> REQUIREMENT
Would you please set down the data again exactly as given, excluding the pictures?

> DATA PROVIDED
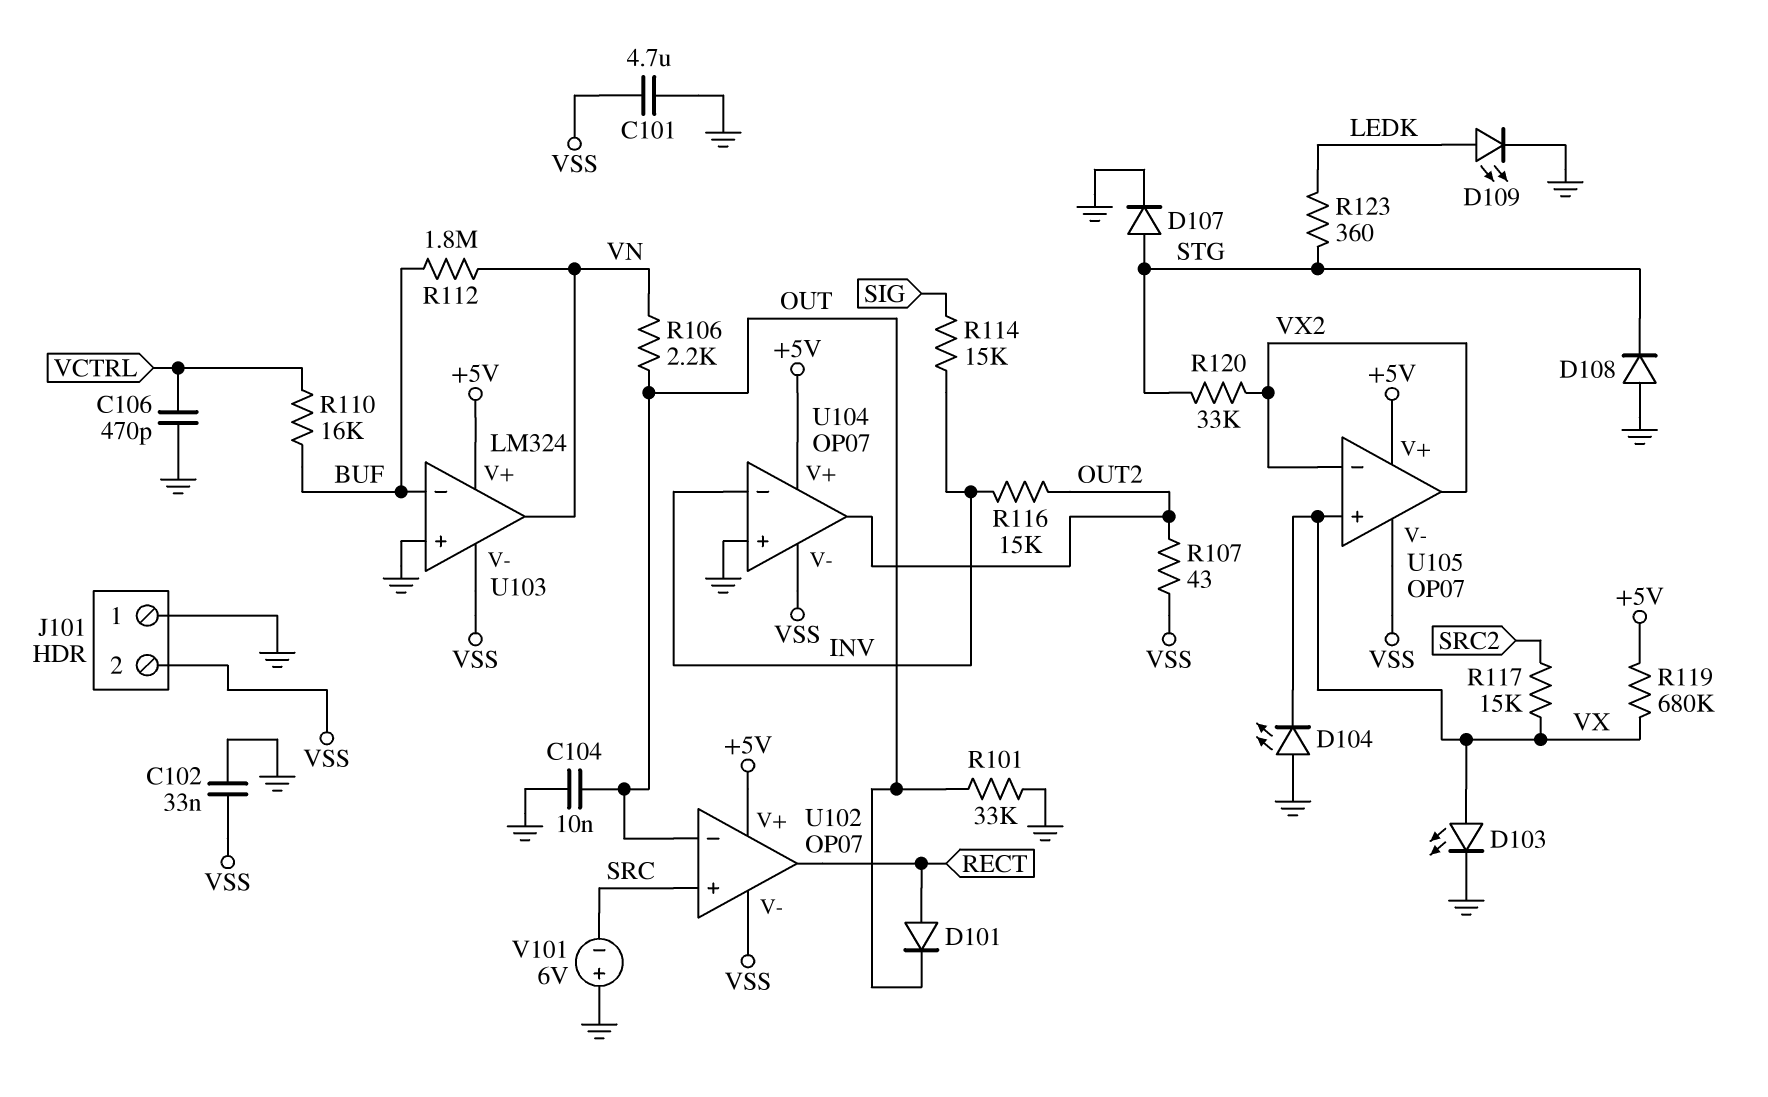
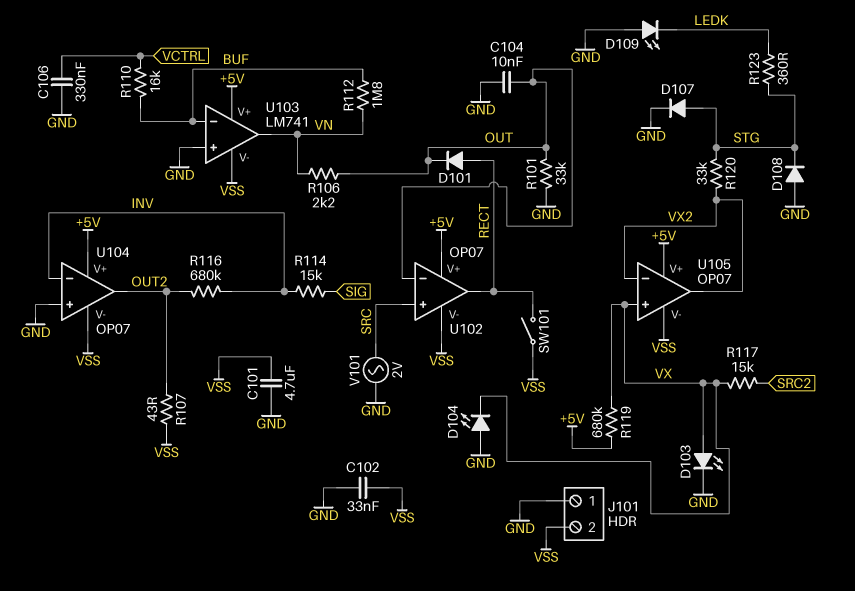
C106: 470pF (GND, VCTRL) -> 330nF (GND, VCTRL)
D109: LED (A LEDK, K GND) -> LED (A GND, K LEDK)
R116: 15k (INV, OUT2) -> 680k (INV, OUT2)
SW101: none -> switch (RECT, VSS)
U103: LM324 -> LM741
V101: 6V (plus GND, minus SRC) -> AC 2V (GND, SRC)

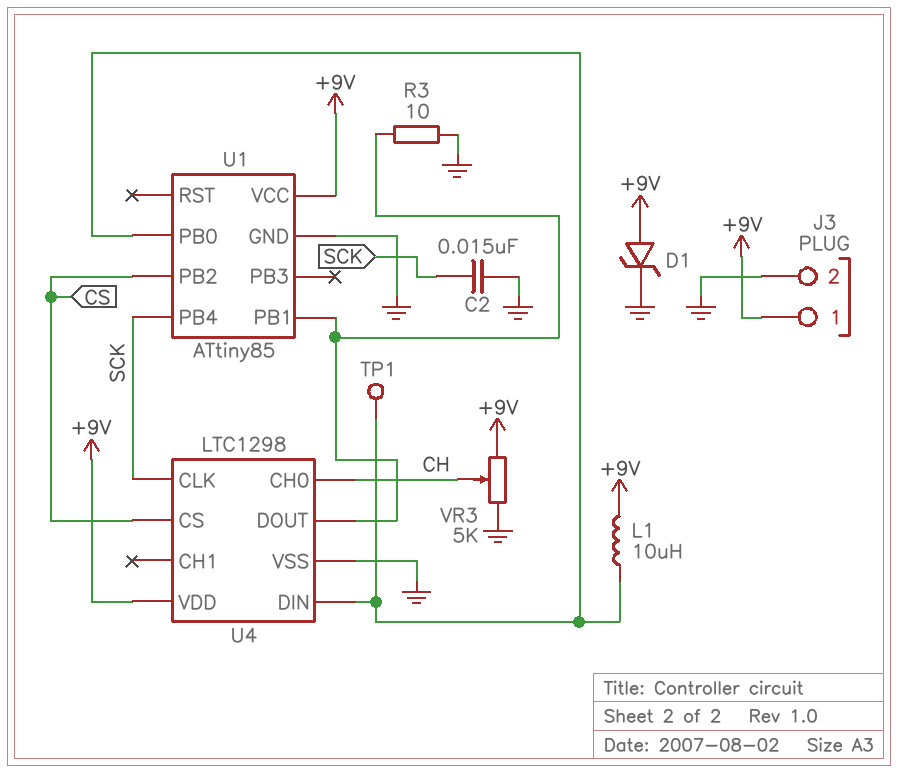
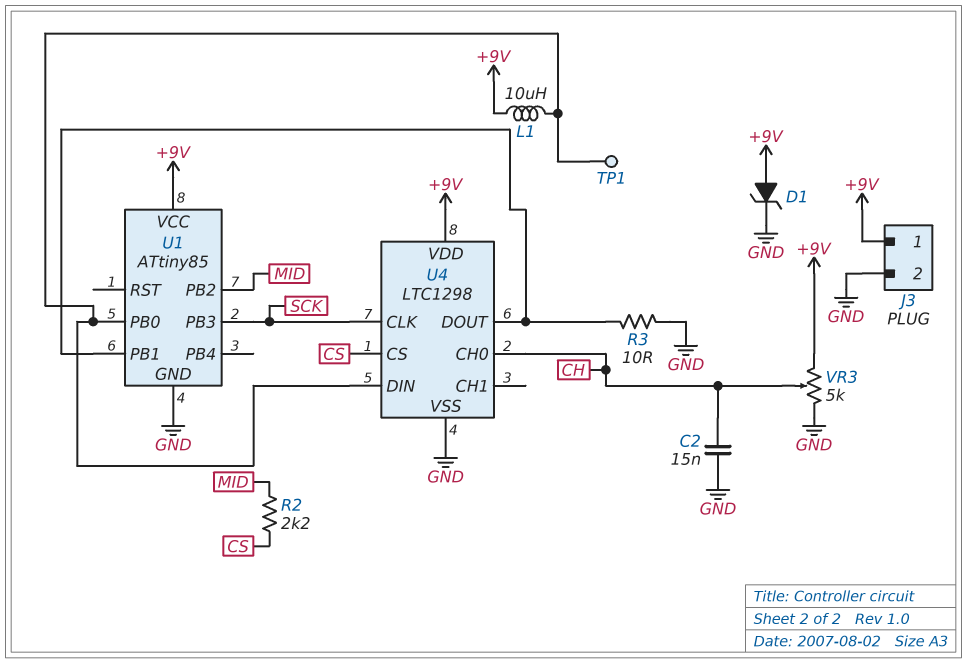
C2: 15nF (GND, SCK) -> 15nF (CH, GND)
R2: none -> 2.2k (CS, MID)
U1 pin PB2: CS -> MID
U1 pin PB3: none -> SCK
U1 pin PB4: SCK -> none

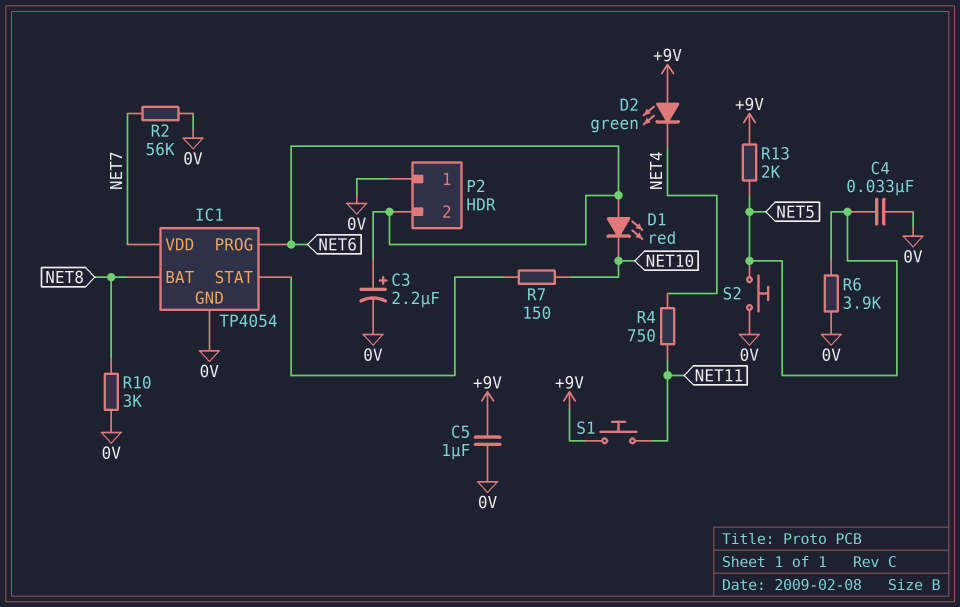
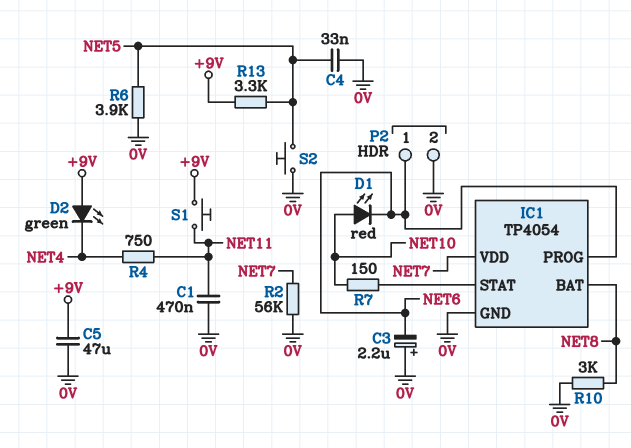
C1: none -> 470nF (0V, NET11)
C3: 2.2uF (plus NET6, minus 0V) -> 2.2uF (plus 0V, minus NET6)
C5: 1uF (+9V, 0V) -> 47uF (+9V, 0V)
D1: LED red (A NET6, K NET10) -> LED red (A NET10, K NET6)
P2 pin 1: 0V -> NET6
P2 pin 2: NET6 -> 0V
R13: 2k (+9V, NET5) -> 3.3k (+9V, NET5)

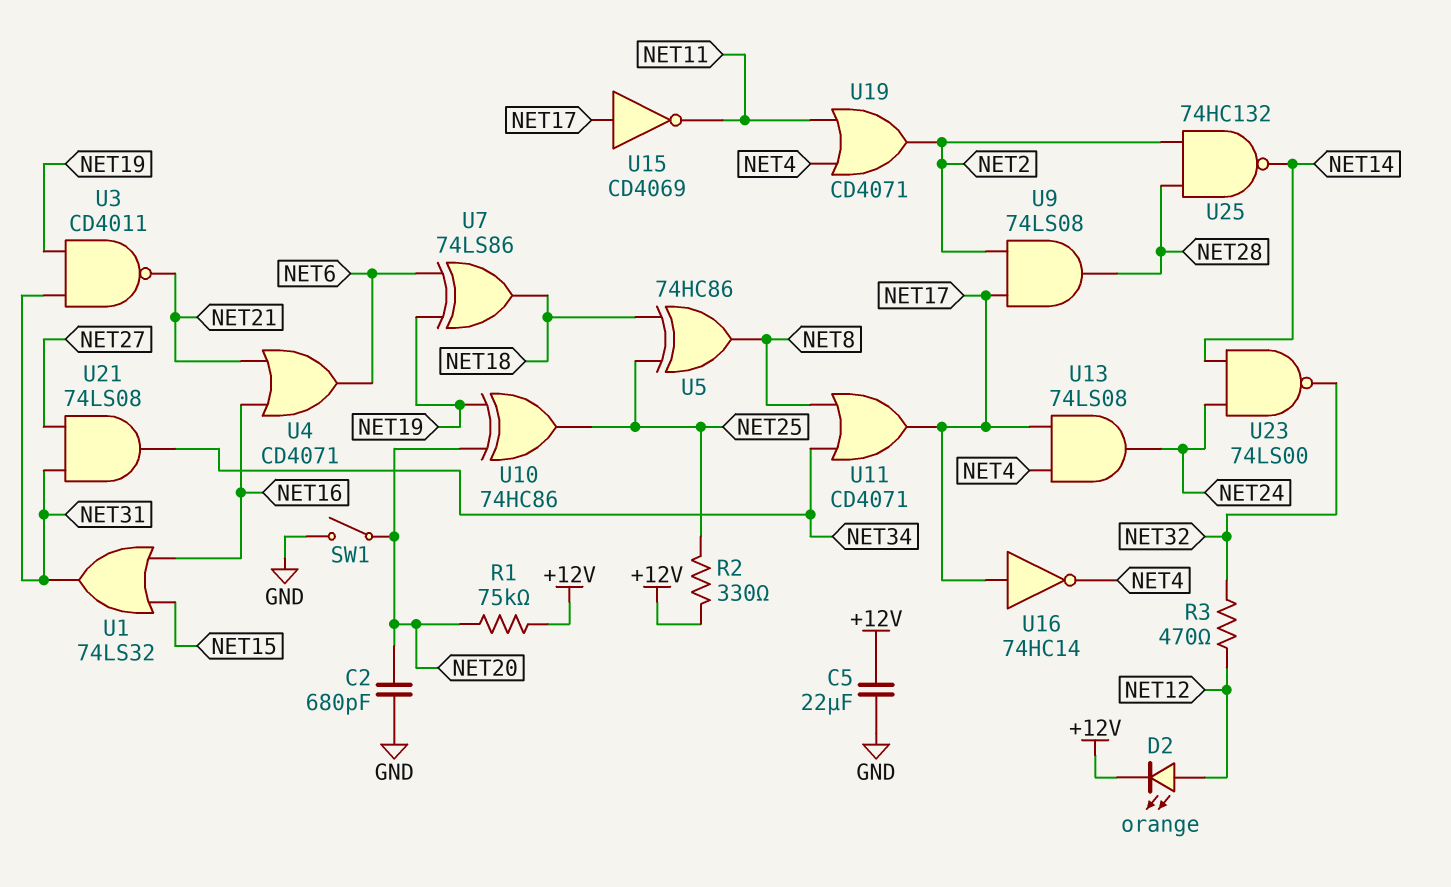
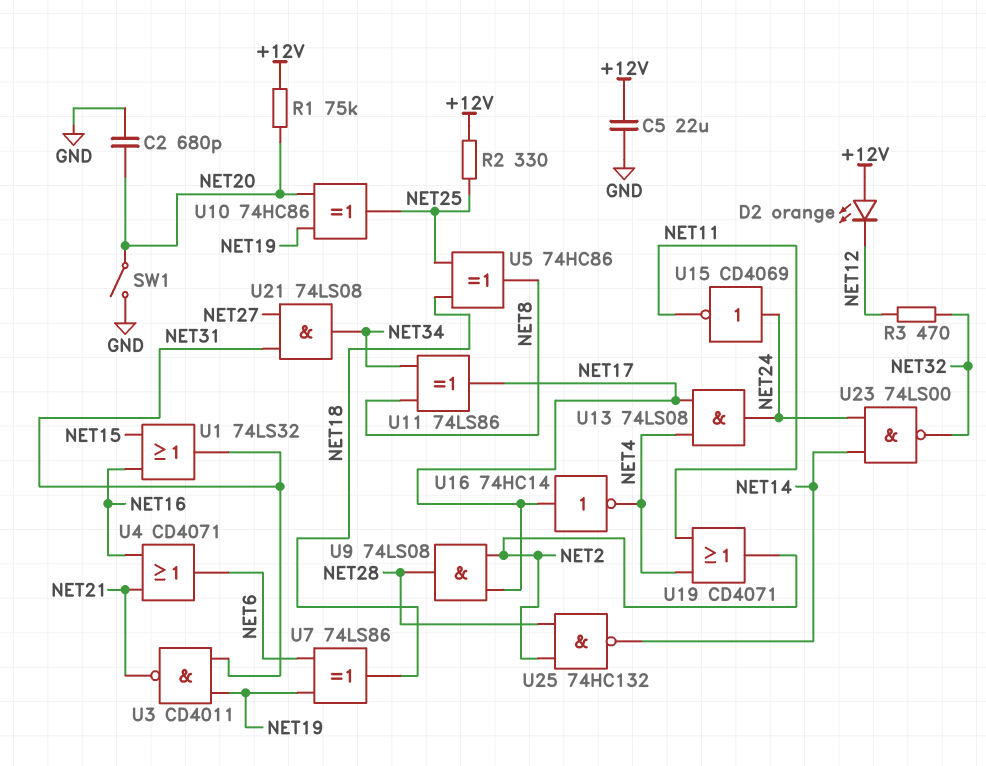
D2: LED orange (A NET12, K +12V) -> LED orange (A +12V, K NET12)
U11: OR CD4071 (in NET8, in NET34, out NET17) -> XOR 74LS86 (in NET8, in NET34, out NET17)
U15: NOT CD4069 (in NET17, out NET11) -> NOT CD4069 (in NET24, out NET11)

> EXERCISE RESPONSE
C106: 470pF (GND, VCTRL) -> 330nF (GND, VCTRL)
D109: LED (A LEDK, K GND) -> LED (A GND, K LEDK)
R116: 15k (INV, OUT2) -> 680k (INV, OUT2)
SW101: none -> switch (RECT, VSS)
U103: LM324 -> LM741
V101: 6V (plus GND, minus SRC) -> AC 2V (GND, SRC)

C2: 15nF (GND, SCK) -> 15nF (CH, GND)
R2: none -> 2.2k (CS, MID)
U1 pin PB2: CS -> MID
U1 pin PB3: none -> SCK
U1 pin PB4: SCK -> none

C1: none -> 470nF (0V, NET11)
C3: 2.2uF (plus NET6, minus 0V) -> 2.2uF (plus 0V, minus NET6)
C5: 1uF (+9V, 0V) -> 47uF (+9V, 0V)
D1: LED red (A NET6, K NET10) -> LED red (A NET10, K NET6)
P2 pin 1: 0V -> NET6
P2 pin 2: NET6 -> 0V
R13: 2k (+9V, NET5) -> 3.3k (+9V, NET5)

D2: LED orange (A NET12, K +12V) -> LED orange (A +12V, K NET12)
U11: OR CD4071 (in NET8, in NET34, out NET17) -> XOR 74LS86 (in NET8, in NET34, out NET17)
U15: NOT CD4069 (in NET17, out NET11) -> NOT CD4069 (in NET24, out NET11)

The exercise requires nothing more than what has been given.